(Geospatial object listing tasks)
****************

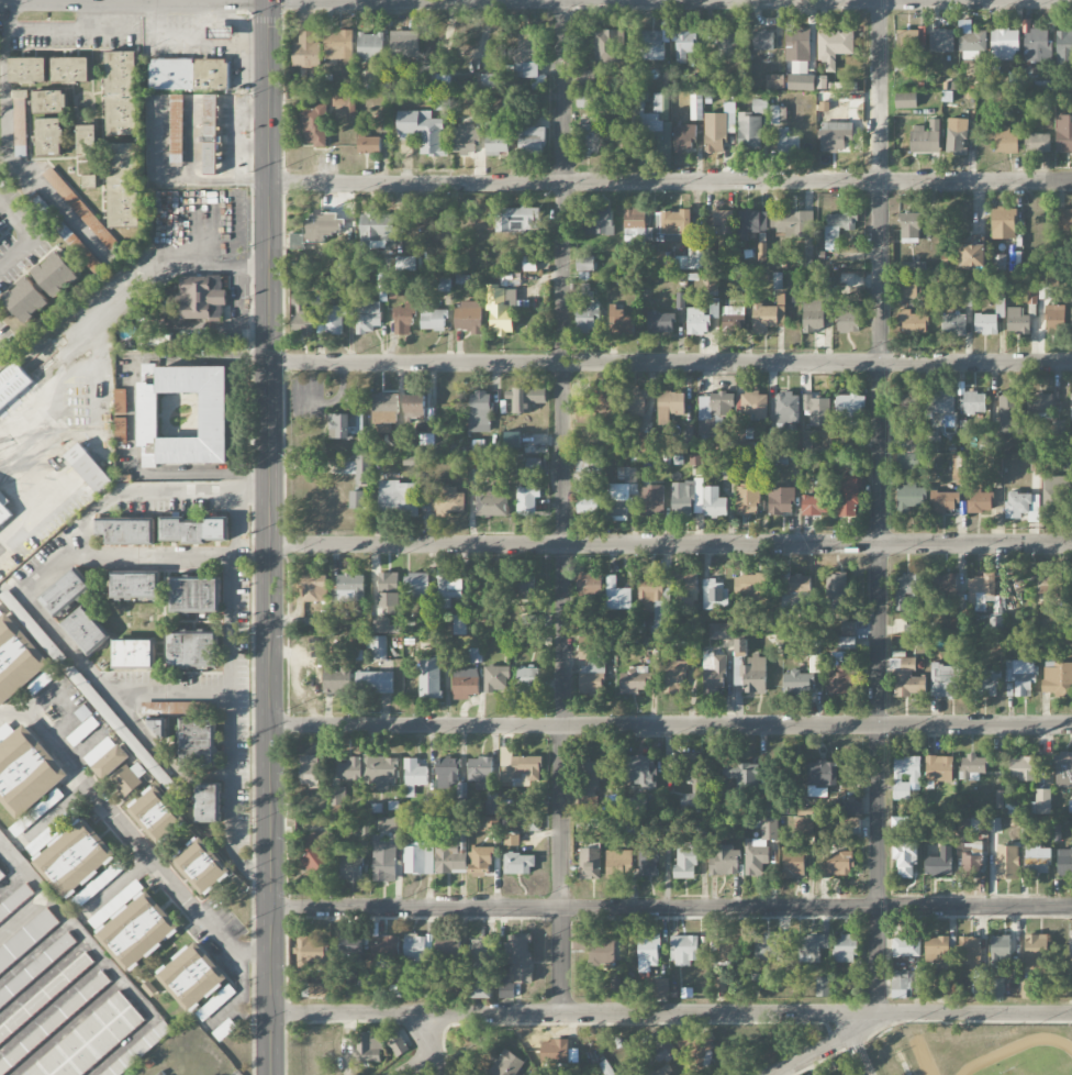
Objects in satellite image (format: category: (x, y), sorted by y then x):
road: (91, 1)
road: (535, 1)
road: (59, 28)
building: (220, 32)
building: (921, 36)
building: (907, 40)
road: (199, 41)
building: (763, 41)
building: (941, 41)
building: (797, 43)
building: (404, 44)
building: (727, 44)
building: (338, 45)
building: (972, 45)
building: (1037, 45)
building: (653, 46)
building: (684, 46)
building: (370, 47)
building: (607, 47)
building: (1004, 47)
building: (833, 48)
building: (1063, 48)
building: (306, 51)
building: (528, 61)
building: (902, 65)
building: (70, 70)
building: (28, 71)
building: (191, 73)
building: (585, 78)
building: (1014, 80)
building: (487, 81)
building: (774, 82)
building: (1043, 84)
building: (121, 93)
building: (585, 100)
building: (49, 101)
building: (905, 101)
building: (344, 104)
building: (696, 108)
building: (773, 115)
building: (19, 124)
building: (657, 126)
building: (315, 127)
building: (176, 129)
building: (423, 131)
building: (749, 131)
building: (715, 133)
building: (834, 133)
building: (210, 134)
building: (1063, 135)
building: (589, 136)
road: (228, 137)
building: (956, 137)
building: (49, 138)
building: (684, 138)
building: (926, 138)
building: (465, 139)
building: (87, 140)
building: (496, 140)
building: (1005, 140)
building: (531, 141)
building: (787, 142)
building: (1037, 142)
road: (248, 144)
building: (368, 144)
road: (8, 146)
building: (89, 182)
road: (670, 183)
building: (123, 184)
building: (79, 208)
building: (517, 219)
building: (1064, 219)
building: (723, 221)
building: (598, 223)
building: (750, 223)
building: (791, 224)
building: (1003, 224)
building: (634, 227)
building: (838, 227)
building: (377, 228)
building: (910, 228)
building: (316, 229)
road: (25, 232)
building: (972, 256)
building: (695, 258)
building: (404, 264)
building: (585, 264)
building: (54, 274)
building: (1048, 279)
building: (443, 285)
building: (710, 287)
building: (1071, 288)
building: (907, 289)
road: (232, 293)
building: (200, 297)
building: (26, 300)
building: (680, 301)
building: (714, 308)
building: (499, 311)
building: (302, 315)
building: (769, 316)
building: (812, 316)
building: (367, 317)
building: (1054, 317)
building: (432, 318)
building: (468, 318)
building: (334, 319)
building: (587, 319)
building: (848, 319)
building: (404, 320)
building: (733, 320)
building: (1017, 321)
building: (1071, 321)
building: (697, 322)
building: (913, 322)
building: (619, 323)
building: (660, 323)
building: (954, 324)
building: (986, 324)
road: (99, 339)
building: (153, 339)
road: (669, 362)
building: (13, 385)
building: (525, 399)
building: (120, 401)
building: (633, 401)
building: (974, 403)
building: (1039, 403)
building: (596, 404)
building: (941, 404)
building: (670, 405)
building: (755, 405)
building: (1071, 405)
building: (907, 406)
building: (415, 407)
building: (787, 408)
building: (480, 412)
building: (817, 412)
building: (1008, 412)
building: (385, 413)
building: (713, 413)
building: (183, 414)
road: (132, 416)
road: (236, 416)
building: (345, 426)
building: (1060, 427)
building: (120, 430)
building: (512, 440)
building: (644, 441)
building: (400, 442)
building: (915, 443)
building: (1038, 461)
building: (908, 462)
building: (593, 463)
building: (997, 463)
building: (533, 467)
building: (89, 469)
building: (359, 470)
building: (959, 470)
building: (627, 474)
building: (1055, 492)
building: (848, 495)
building: (910, 497)
building: (398, 498)
building: (687, 498)
road: (40, 499)
building: (356, 500)
building: (527, 500)
building: (619, 500)
building: (747, 500)
building: (492, 501)
building: (651, 501)
building: (781, 501)
building: (586, 502)
building: (714, 502)
building: (945, 502)
building: (980, 502)
building: (445, 503)
building: (1022, 506)
road: (563, 507)
road: (880, 507)
building: (3, 514)
building: (126, 530)
building: (194, 530)
road: (268, 537)
road: (669, 544)
road: (146, 559)
building: (135, 585)
building: (418, 585)
building: (589, 585)
building: (1051, 585)
building: (522, 586)
building: (798, 587)
building: (944, 587)
building: (314, 588)
building: (350, 588)
building: (388, 589)
building: (752, 589)
building: (907, 589)
building: (448, 590)
building: (687, 591)
building: (980, 592)
building: (66, 593)
building: (836, 593)
building: (714, 595)
building: (195, 596)
building: (617, 596)
building: (654, 600)
road: (33, 604)
building: (336, 614)
building: (530, 622)
building: (957, 624)
building: (458, 625)
building: (380, 626)
building: (995, 627)
building: (848, 628)
building: (86, 631)
building: (719, 631)
building: (845, 643)
building: (377, 648)
building: (741, 648)
building: (192, 649)
building: (134, 653)
building: (813, 655)
building: (475, 656)
building: (20, 663)
building: (590, 669)
building: (714, 674)
building: (752, 675)
road: (229, 676)
building: (1020, 677)
building: (429, 678)
building: (674, 678)
building: (496, 679)
building: (908, 679)
building: (1056, 679)
building: (527, 680)
building: (842, 680)
building: (336, 681)
building: (634, 681)
building: (945, 681)
building: (374, 682)
building: (797, 683)
building: (985, 683)
building: (465, 684)
road: (167, 691)
building: (117, 725)
road: (670, 725)
building: (158, 727)
building: (198, 743)
building: (99, 752)
building: (111, 762)
building: (972, 767)
building: (519, 768)
building: (939, 769)
building: (1022, 769)
building: (1063, 769)
building: (349, 770)
building: (309, 771)
building: (380, 771)
building: (639, 771)
building: (447, 773)
building: (480, 773)
building: (741, 773)
building: (27, 776)
building: (414, 776)
building: (590, 776)
building: (905, 776)
building: (129, 778)
building: (821, 778)
building: (693, 787)
building: (1041, 801)
building: (208, 802)
building: (851, 809)
road: (115, 812)
building: (154, 814)
building: (390, 824)
building: (532, 824)
building: (901, 824)
building: (360, 828)
building: (511, 840)
building: (759, 847)
building: (318, 849)
building: (452, 849)
building: (74, 858)
building: (905, 858)
building: (419, 859)
building: (649, 859)
building: (1037, 859)
building: (686, 861)
building: (1064, 861)
building: (384, 862)
building: (724, 862)
building: (1007, 862)
building: (484, 863)
building: (618, 863)
building: (793, 863)
building: (940, 863)
building: (518, 864)
building: (590, 864)
building: (200, 865)
building: (837, 865)
building: (971, 866)
building: (351, 868)
road: (17, 869)
building: (2, 876)
building: (16, 904)
road: (670, 909)
building: (133, 926)
building: (27, 940)
building: (1071, 944)
building: (1036, 946)
building: (768, 947)
building: (812, 947)
building: (906, 947)
building: (351, 948)
building: (385, 948)
building: (449, 948)
building: (418, 949)
building: (939, 949)
building: (599, 950)
building: (684, 950)
building: (846, 950)
building: (1000, 950)
building: (311, 952)
building: (648, 952)
road: (246, 953)
building: (969, 953)
building: (481, 954)
building: (520, 957)
building: (1070, 962)
building: (36, 969)
building: (191, 976)
building: (901, 985)
building: (945, 986)
building: (822, 987)
building: (479, 988)
building: (506, 988)
building: (657, 988)
building: (996, 989)
building: (1028, 989)
building: (318, 990)
building: (980, 990)
building: (46, 996)
building: (215, 1003)
road: (670, 1013)
building: (54, 1022)
building: (91, 1040)
road: (831, 1044)
building: (397, 1045)
road: (428, 1046)
building: (370, 1047)
building: (663, 1049)
building: (700, 1050)
building: (140, 1051)
road: (859, 1054)
building: (553, 1056)
road: (416, 1064)
building: (506, 1064)
building: (661, 1071)
building: (846, 1074)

****************

TO DO:
Your answer is all of the records restated word for word, pictures excluded.

RESULT OF THIS TASK:
Objects in satellite image (format: category: (x, y), sorted by y then x):
road: (91, 1)
road: (535, 1)
road: (59, 28)
building: (220, 32)
building: (921, 36)
building: (907, 40)
road: (199, 41)
building: (763, 41)
building: (941, 41)
building: (797, 43)
building: (404, 44)
building: (727, 44)
building: (338, 45)
building: (972, 45)
building: (1037, 45)
building: (653, 46)
building: (684, 46)
building: (370, 47)
building: (607, 47)
building: (1004, 47)
building: (833, 48)
building: (1063, 48)
building: (306, 51)
building: (528, 61)
building: (902, 65)
building: (70, 70)
building: (28, 71)
building: (191, 73)
building: (585, 78)
building: (1014, 80)
building: (487, 81)
building: (774, 82)
building: (1043, 84)
building: (121, 93)
building: (585, 100)
building: (49, 101)
building: (905, 101)
building: (344, 104)
building: (696, 108)
building: (773, 115)
building: (19, 124)
building: (657, 126)
building: (315, 127)
building: (176, 129)
building: (423, 131)
building: (749, 131)
building: (715, 133)
building: (834, 133)
building: (210, 134)
building: (1063, 135)
building: (589, 136)
road: (228, 137)
building: (956, 137)
building: (49, 138)
building: (684, 138)
building: (926, 138)
building: (465, 139)
building: (87, 140)
building: (496, 140)
building: (1005, 140)
building: (531, 141)
building: (787, 142)
building: (1037, 142)
road: (248, 144)
building: (368, 144)
road: (8, 146)
building: (89, 182)
road: (670, 183)
building: (123, 184)
building: (79, 208)
building: (517, 219)
building: (1064, 219)
building: (723, 221)
building: (598, 223)
building: (750, 223)
building: (791, 224)
building: (1003, 224)
building: (634, 227)
building: (838, 227)
building: (377, 228)
building: (910, 228)
building: (316, 229)
road: (25, 232)
building: (972, 256)
building: (695, 258)
building: (404, 264)
building: (585, 264)
building: (54, 274)
building: (1048, 279)
building: (443, 285)
building: (710, 287)
building: (1071, 288)
building: (907, 289)
road: (232, 293)
building: (200, 297)
building: (26, 300)
building: (680, 301)
building: (714, 308)
building: (499, 311)
building: (302, 315)
building: (769, 316)
building: (812, 316)
building: (367, 317)
building: (1054, 317)
building: (432, 318)
building: (468, 318)
building: (334, 319)
building: (587, 319)
building: (848, 319)
building: (404, 320)
building: (733, 320)
building: (1017, 321)
building: (1071, 321)
building: (697, 322)
building: (913, 322)
building: (619, 323)
building: (660, 323)
building: (954, 324)
building: (986, 324)
road: (99, 339)
building: (153, 339)
road: (669, 362)
building: (13, 385)
building: (525, 399)
building: (120, 401)
building: (633, 401)
building: (974, 403)
building: (1039, 403)
building: (596, 404)
building: (941, 404)
building: (670, 405)
building: (755, 405)
building: (1071, 405)
building: (907, 406)
building: (415, 407)
building: (787, 408)
building: (480, 412)
building: (817, 412)
building: (1008, 412)
building: (385, 413)
building: (713, 413)
building: (183, 414)
road: (132, 416)
road: (236, 416)
building: (345, 426)
building: (1060, 427)
building: (120, 430)
building: (512, 440)
building: (644, 441)
building: (400, 442)
building: (915, 443)
building: (1038, 461)
building: (908, 462)
building: (593, 463)
building: (997, 463)
building: (533, 467)
building: (89, 469)
building: (359, 470)
building: (959, 470)
building: (627, 474)
building: (1055, 492)
building: (848, 495)
building: (910, 497)
building: (398, 498)
building: (687, 498)
road: (40, 499)
building: (356, 500)
building: (527, 500)
building: (619, 500)
building: (747, 500)
building: (492, 501)
building: (651, 501)
building: (781, 501)
building: (586, 502)
building: (714, 502)
building: (945, 502)
building: (980, 502)
building: (445, 503)
building: (1022, 506)
road: (563, 507)
road: (880, 507)
building: (3, 514)
building: (126, 530)
building: (194, 530)
road: (268, 537)
road: (669, 544)
road: (146, 559)
building: (135, 585)
building: (418, 585)
building: (589, 585)
building: (1051, 585)
building: (522, 586)
building: (798, 587)
building: (944, 587)
building: (314, 588)
building: (350, 588)
building: (388, 589)
building: (752, 589)
building: (907, 589)
building: (448, 590)
building: (687, 591)
building: (980, 592)
building: (66, 593)
building: (836, 593)
building: (714, 595)
building: (195, 596)
building: (617, 596)
building: (654, 600)
road: (33, 604)
building: (336, 614)
building: (530, 622)
building: (957, 624)
building: (458, 625)
building: (380, 626)
building: (995, 627)
building: (848, 628)
building: (86, 631)
building: (719, 631)
building: (845, 643)
building: (377, 648)
building: (741, 648)
building: (192, 649)
building: (134, 653)
building: (813, 655)
building: (475, 656)
building: (20, 663)
building: (590, 669)
building: (714, 674)
building: (752, 675)
road: (229, 676)
building: (1020, 677)
building: (429, 678)
building: (674, 678)
building: (496, 679)
building: (908, 679)
building: (1056, 679)
building: (527, 680)
building: (842, 680)
building: (336, 681)
building: (634, 681)
building: (945, 681)
building: (374, 682)
building: (797, 683)
building: (985, 683)
building: (465, 684)
road: (167, 691)
building: (117, 725)
road: (670, 725)
building: (158, 727)
building: (198, 743)
building: (99, 752)
building: (111, 762)
building: (972, 767)
building: (519, 768)
building: (939, 769)
building: (1022, 769)
building: (1063, 769)
building: (349, 770)
building: (309, 771)
building: (380, 771)
building: (639, 771)
building: (447, 773)
building: (480, 773)
building: (741, 773)
building: (27, 776)
building: (414, 776)
building: (590, 776)
building: (905, 776)
building: (129, 778)
building: (821, 778)
building: (693, 787)
building: (1041, 801)
building: (208, 802)
building: (851, 809)
road: (115, 812)
building: (154, 814)
building: (390, 824)
building: (532, 824)
building: (901, 824)
building: (360, 828)
building: (511, 840)
building: (759, 847)
building: (318, 849)
building: (452, 849)
building: (74, 858)
building: (905, 858)
building: (419, 859)
building: (649, 859)
building: (1037, 859)
building: (686, 861)
building: (1064, 861)
building: (384, 862)
building: (724, 862)
building: (1007, 862)
building: (484, 863)
building: (618, 863)
building: (793, 863)
building: (940, 863)
building: (518, 864)
building: (590, 864)
building: (200, 865)
building: (837, 865)
building: (971, 866)
building: (351, 868)
road: (17, 869)
building: (2, 876)
building: (16, 904)
road: (670, 909)
building: (133, 926)
building: (27, 940)
building: (1071, 944)
building: (1036, 946)
building: (768, 947)
building: (812, 947)
building: (906, 947)
building: (351, 948)
building: (385, 948)
building: (449, 948)
building: (418, 949)
building: (939, 949)
building: (599, 950)
building: (684, 950)
building: (846, 950)
building: (1000, 950)
building: (311, 952)
building: (648, 952)
road: (246, 953)
building: (969, 953)
building: (481, 954)
building: (520, 957)
building: (1070, 962)
building: (36, 969)
building: (191, 976)
building: (901, 985)
building: (945, 986)
building: (822, 987)
building: (479, 988)
building: (506, 988)
building: (657, 988)
building: (996, 989)
building: (1028, 989)
building: (318, 990)
building: (980, 990)
building: (46, 996)
building: (215, 1003)
road: (670, 1013)
building: (54, 1022)
building: (91, 1040)
road: (831, 1044)
building: (397, 1045)
road: (428, 1046)
building: (370, 1047)
building: (663, 1049)
building: (700, 1050)
building: (140, 1051)
road: (859, 1054)
building: (553, 1056)
road: (416, 1064)
building: (506, 1064)
building: (661, 1071)
building: (846, 1074)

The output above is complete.